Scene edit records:
***
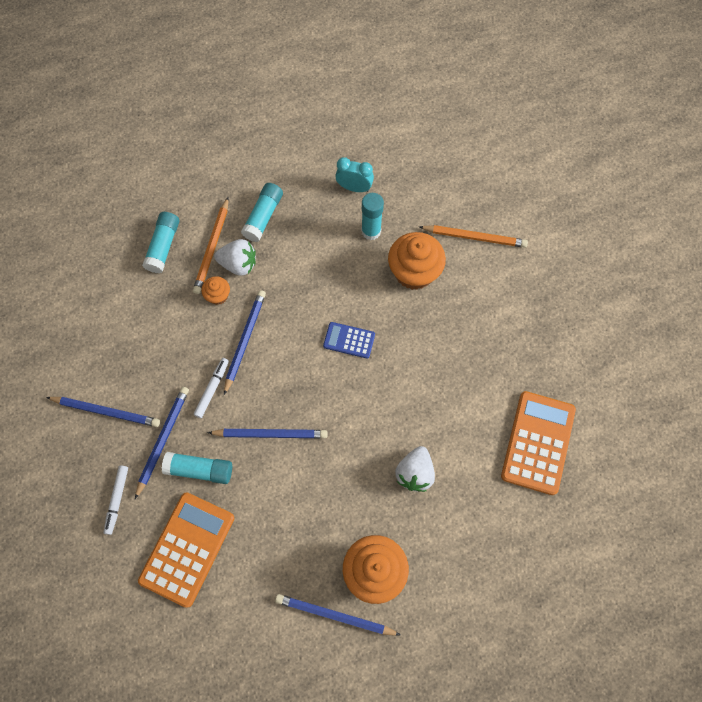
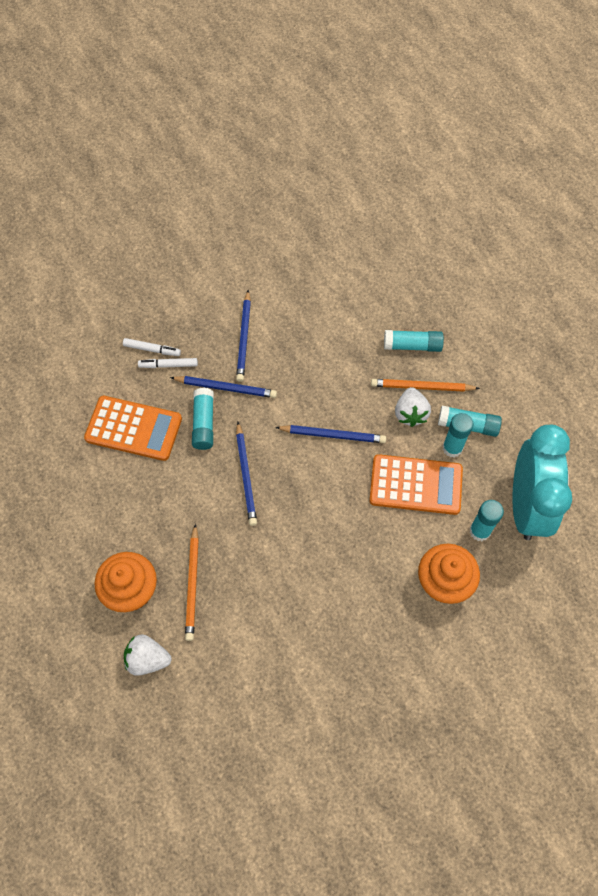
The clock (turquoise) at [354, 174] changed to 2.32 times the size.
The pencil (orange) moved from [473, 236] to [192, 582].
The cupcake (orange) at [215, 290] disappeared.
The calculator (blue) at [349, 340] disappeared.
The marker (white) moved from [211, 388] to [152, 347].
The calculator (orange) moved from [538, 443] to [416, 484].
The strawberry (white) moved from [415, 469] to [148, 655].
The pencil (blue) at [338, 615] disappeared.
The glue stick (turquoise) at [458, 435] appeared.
***
What to work on: Look for the word "orange" in the data, then return every line that contains it.

Answer area:
The pencil (orange) moved from [473, 236] to [192, 582].
The cupcake (orange) at [215, 290] disappeared.
The calculator (orange) moved from [538, 443] to [416, 484].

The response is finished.